[Object change listings]:
-- Opening Marker --

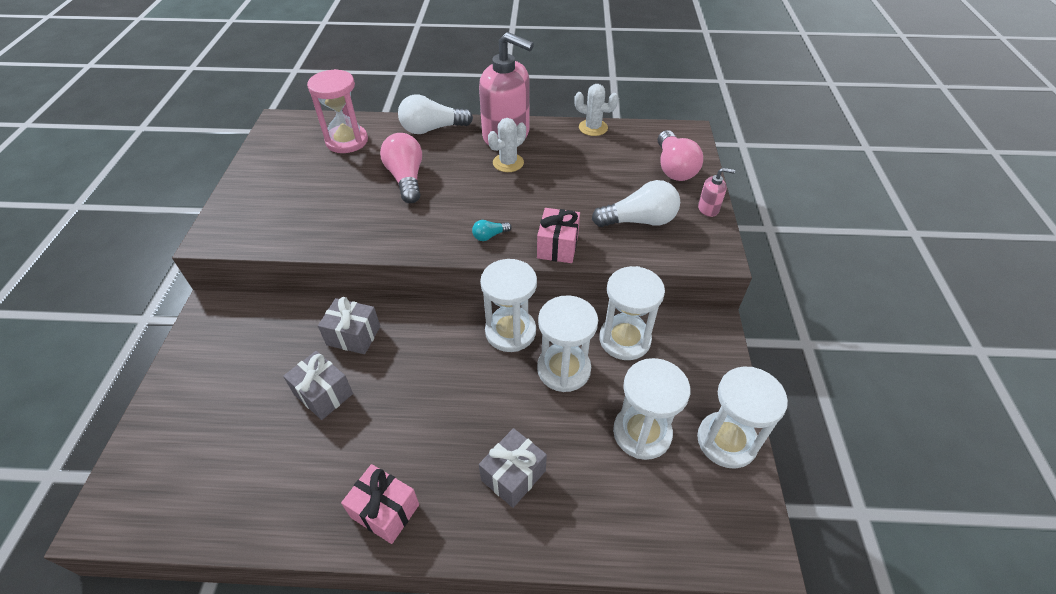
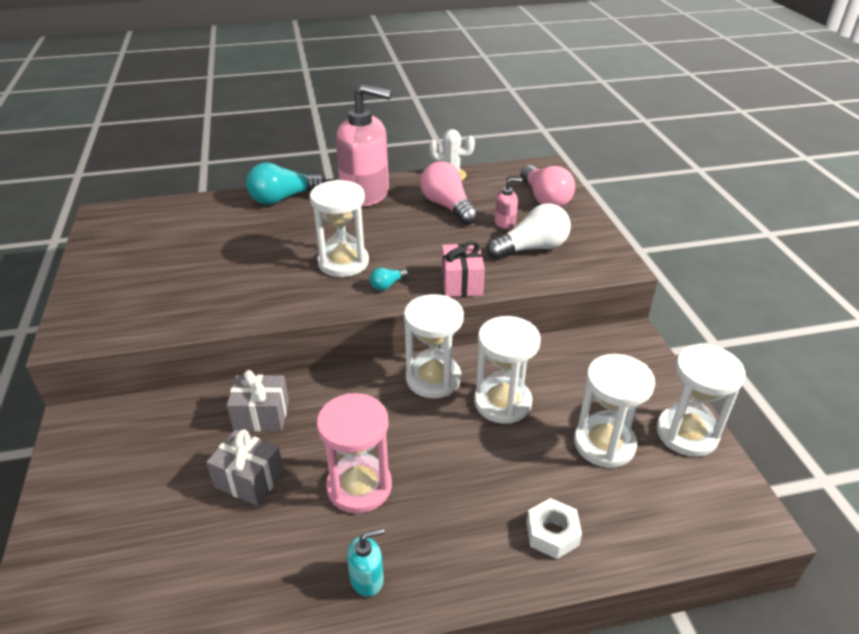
camera: 15 degrees left, 10 degrees down
(347, 141) = (192, 222): pink hourglass -> pink hourglass (359, 486)
(385, 511) = (367, 579): pink gift -> turquoise soap dispenser
(406, 178) = (274, 247): pink light bulb -> pink light bulb (447, 206)
(432, 129) = (283, 198): white light bulb -> turquoise light bulb
(508, 163) = (378, 217): white cactus -> none
(513, 475) = (492, 512): grey gift -> none
(559, 510) = (552, 533): none -> white nut
(624, 339) = (552, 364): white hourglass -> white hourglass (343, 262)
(708, 209) = (592, 228): pink soap dispenser -> pink soap dispenser (505, 223)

-- Closing Marker --

[REQUIRED WORK]: Look through the entries and return every line where "white" appears.

[TASK OUTPUT]:
(432, 129) = (283, 198): white light bulb -> turquoise light bulb
(508, 163) = (378, 217): white cactus -> none
(559, 510) = (552, 533): none -> white nut
(624, 339) = (552, 364): white hourglass -> white hourglass (343, 262)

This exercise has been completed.